Print every line below exactly. Skip the pictures.
· · · · ·
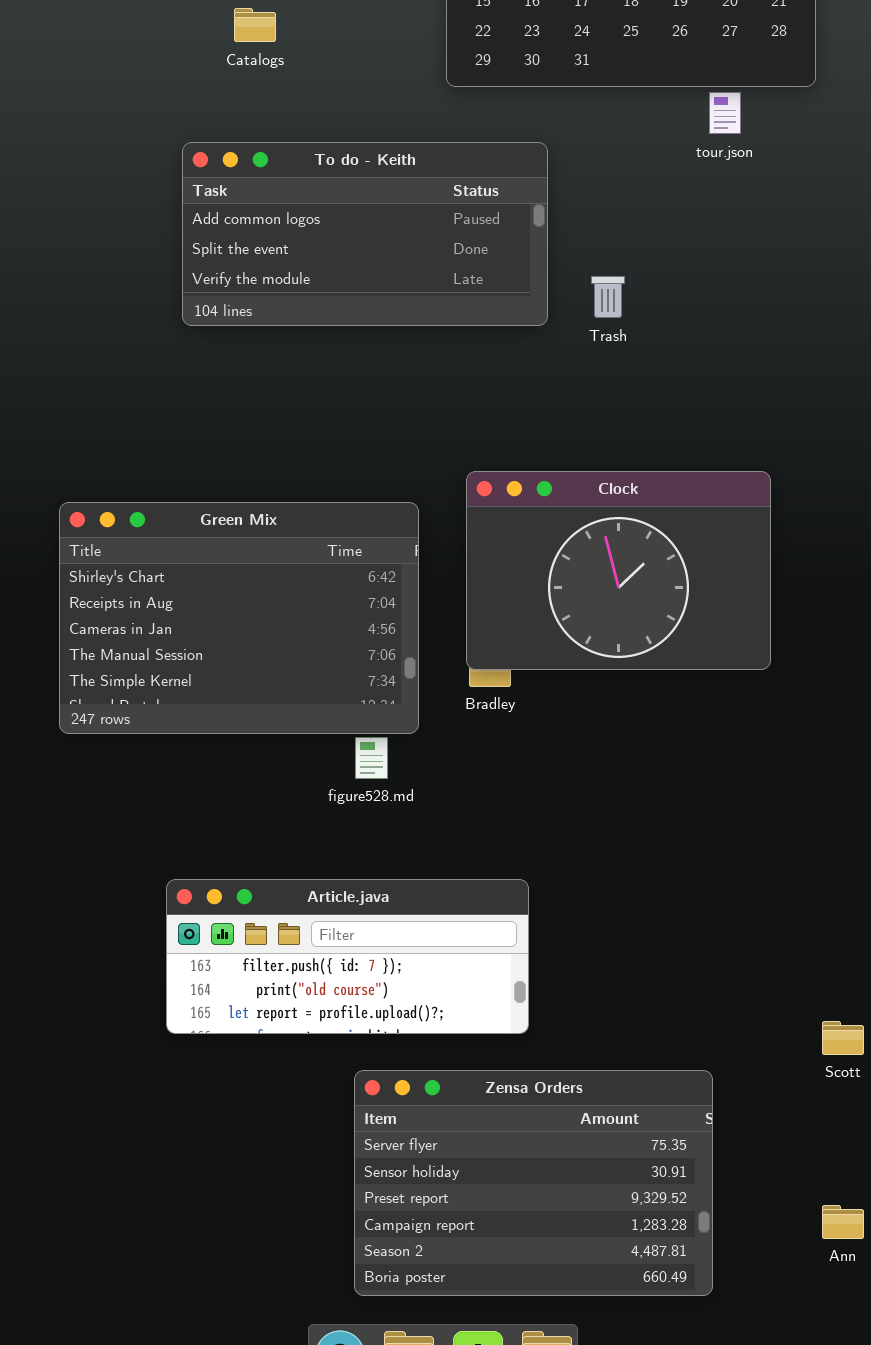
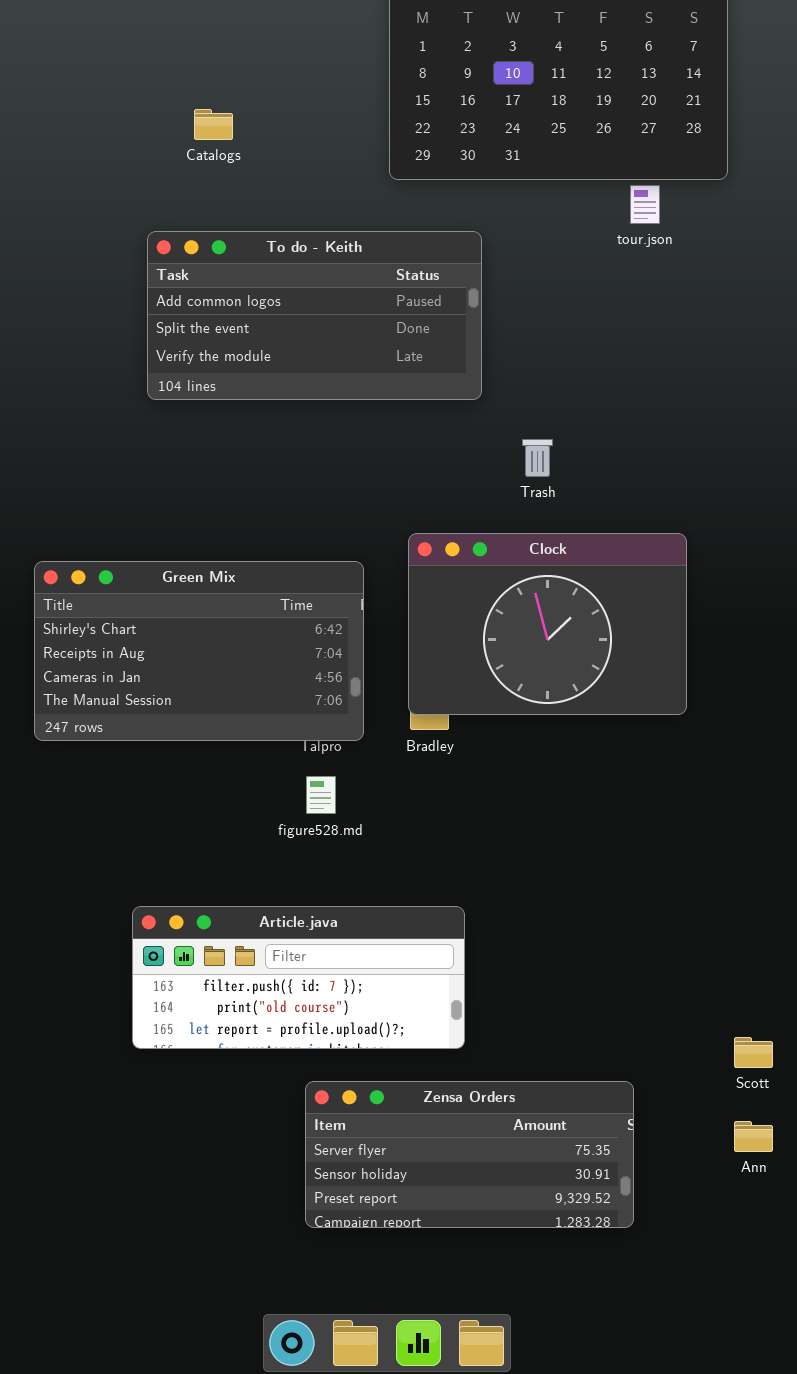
Trash: [591,276,625,318] -> [522,439,553,477], moved
Green Mix: [59,502,419,734] -> [34,561,364,741], resized
Zensa Orders: [354,1070,713,1296] -> [305,1081,634,1228], resized
Ann: [822,1205,864,1239] -> [734,1121,773,1152], moved

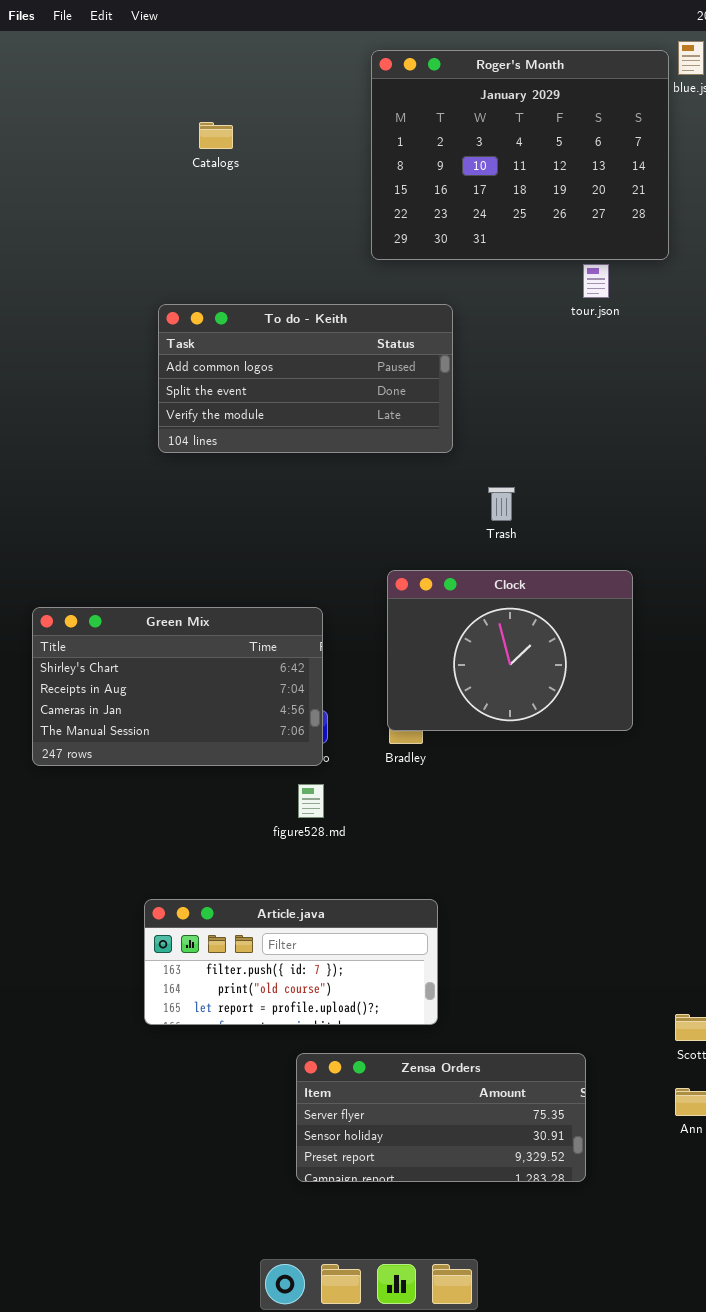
Catalogs: [194,109,233,140] -> [199,122,233,149], moved
Green Mix: [34,561,364,741] -> [32,607,323,766], moved

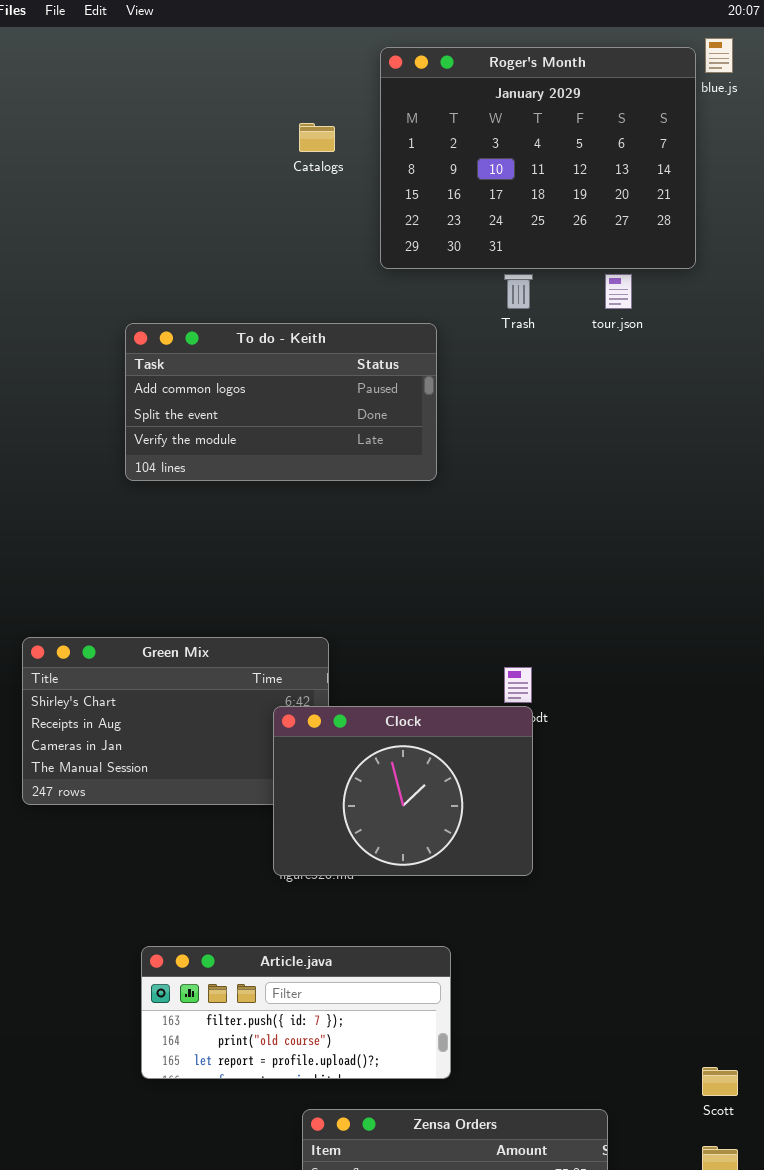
Catalogs: [199,122,233,149] -> [299,123,335,152], moved
To do - Keith: [158,304,453,453] -> [125,323,437,481], moved
Trash: [488,487,515,521] -> [504,274,533,309], moved
Clock: [387,570,633,731] -> [273,706,533,876], moved

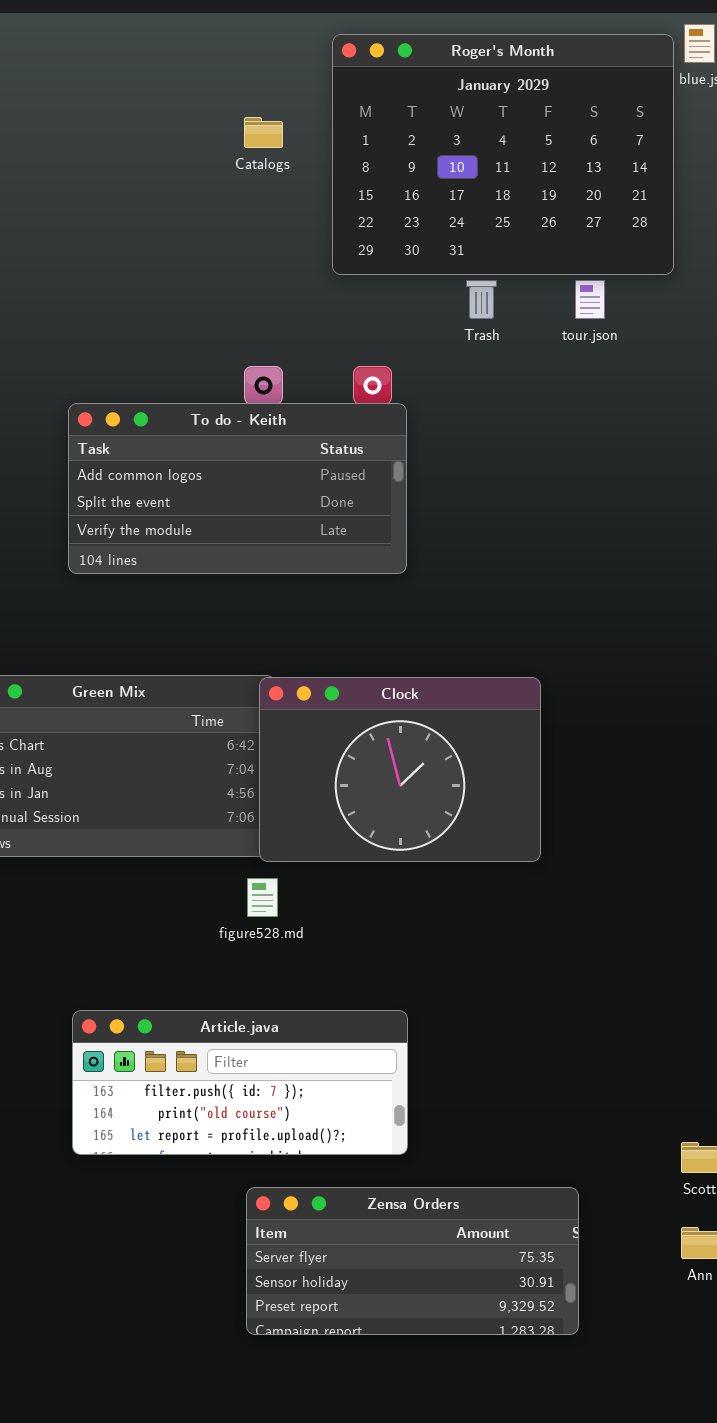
To do - Keith: [125,323,437,481] -> [68,403,407,574], moved
Clock: [273,706,533,876] -> [259,677,541,862], moved

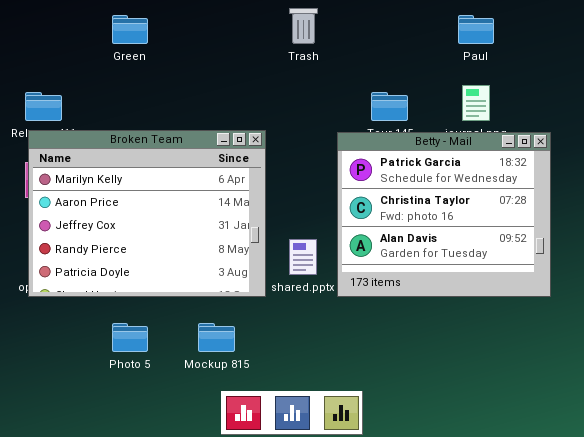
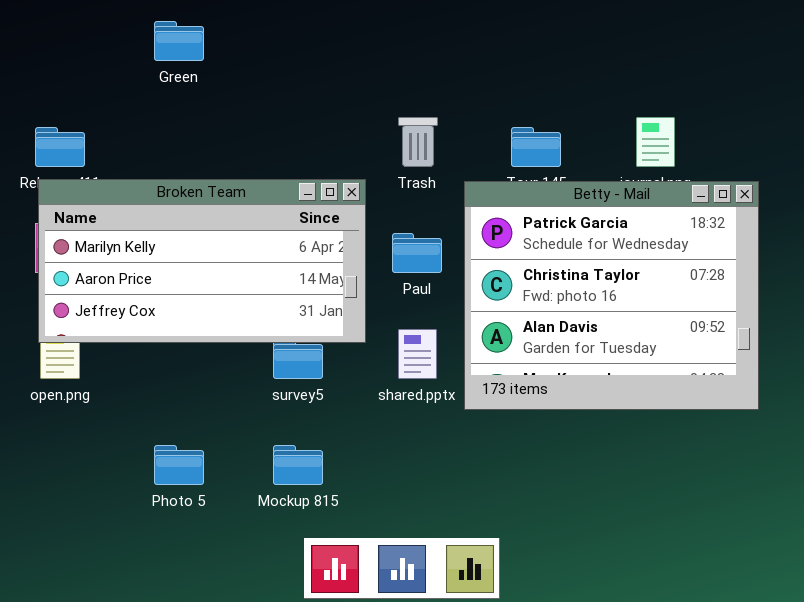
Trash: [289,8,318,44] -> [398,117,438,167], moved
Paul: [458,15,494,44] -> [392,233,442,273], moved
Broken Team: [28,130,266,297] -> [38,179,366,343], resized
· · · · ·
Response area ->
Trash: [591,276,625,318] -> [522,439,553,477], moved
Green Mix: [59,502,419,734] -> [34,561,364,741], resized
Zensa Orders: [354,1070,713,1296] -> [305,1081,634,1228], resized
Ann: [822,1205,864,1239] -> [734,1121,773,1152], moved

Catalogs: [194,109,233,140] -> [199,122,233,149], moved
Green Mix: [34,561,364,741] -> [32,607,323,766], moved

Catalogs: [199,122,233,149] -> [299,123,335,152], moved
To do - Keith: [158,304,453,453] -> [125,323,437,481], moved
Trash: [488,487,515,521] -> [504,274,533,309], moved
Clock: [387,570,633,731] -> [273,706,533,876], moved

To do - Keith: [125,323,437,481] -> [68,403,407,574], moved
Clock: [273,706,533,876] -> [259,677,541,862], moved

Trash: [289,8,318,44] -> [398,117,438,167], moved
Paul: [458,15,494,44] -> [392,233,442,273], moved
Broken Team: [28,130,266,297] -> [38,179,366,343], resized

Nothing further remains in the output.